● What the exercise asks:
In the listing below, please print the line that contains "The purple pot" and every line that follows it, exactly.
|---|
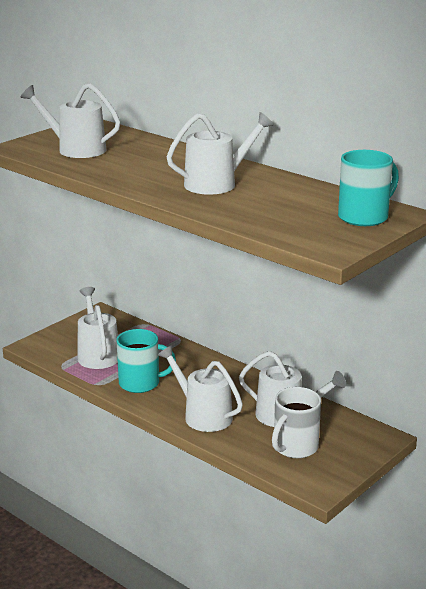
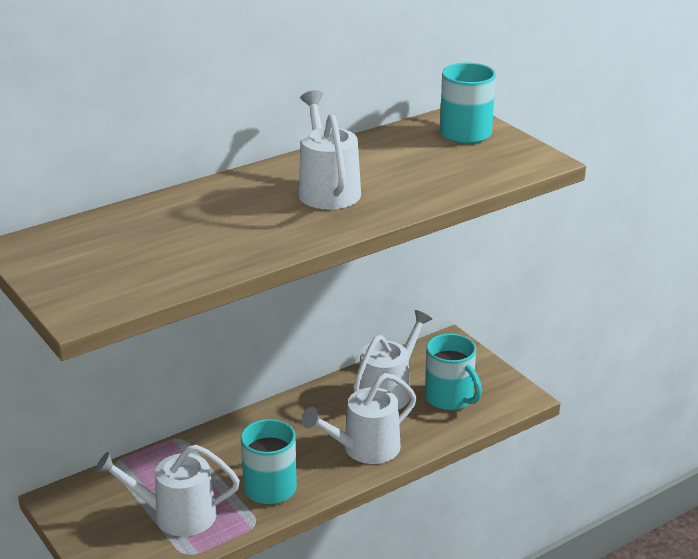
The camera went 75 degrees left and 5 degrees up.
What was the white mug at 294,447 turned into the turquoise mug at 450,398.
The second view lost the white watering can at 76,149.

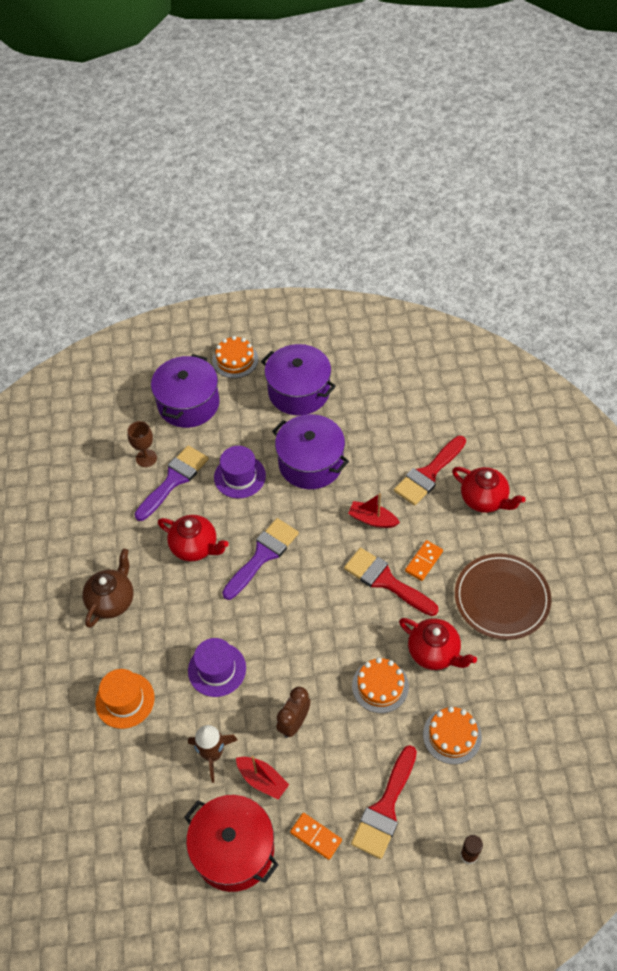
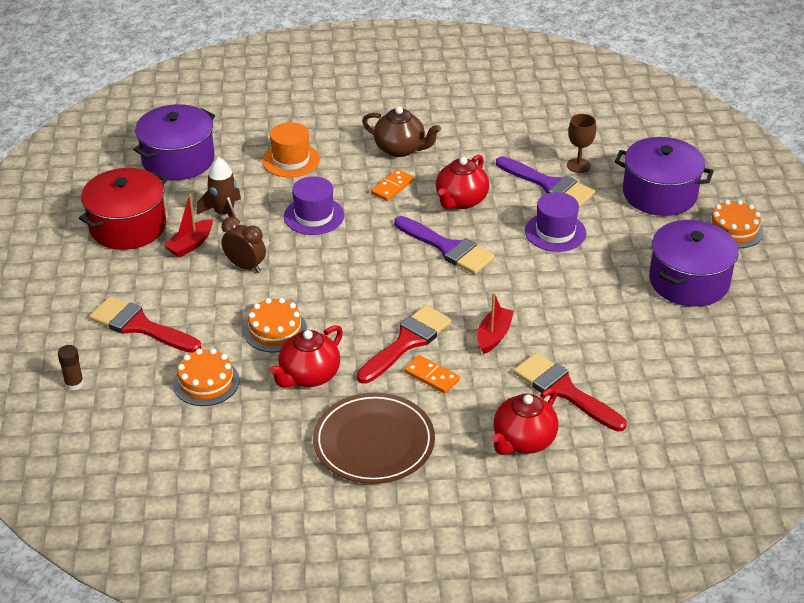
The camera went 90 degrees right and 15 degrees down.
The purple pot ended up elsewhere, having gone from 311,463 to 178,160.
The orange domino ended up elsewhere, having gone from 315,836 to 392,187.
|---|
● Output of the exercise:
The purple pot ended up elsewhere, having gone from 311,463 to 178,160.
The orange domino ended up elsewhere, having gone from 315,836 to 392,187.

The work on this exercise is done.